Data provided Block Start

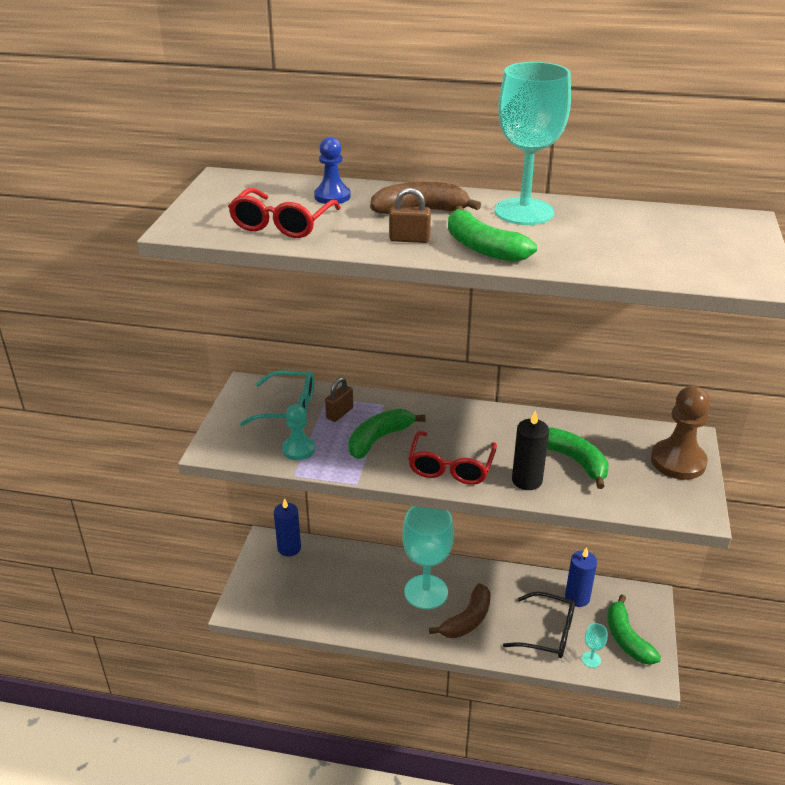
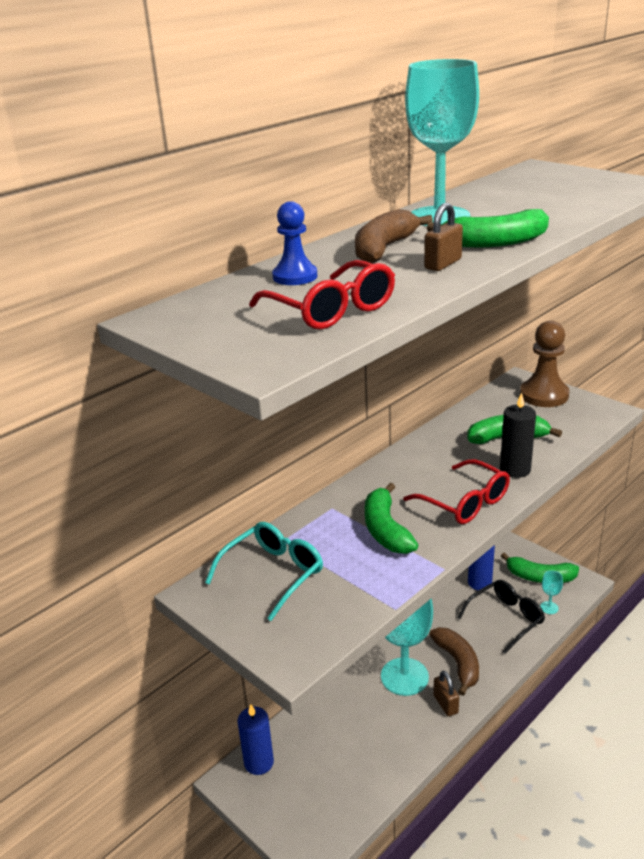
camera: 55 degrees left, 5 degrees down
turquoise pawn [282,404,315,460] -> none
brown padlock [325,377,353,422] -> brown padlock moved to [433,670,459,717]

Data provided Block End

* **What to work on**: The task requires that every line above be transcribed exactly, without the images.

* **Written solution**:
camera: 55 degrees left, 5 degrees down
turquoise pawn [282,404,315,460] -> none
brown padlock [325,377,353,422] -> brown padlock moved to [433,670,459,717]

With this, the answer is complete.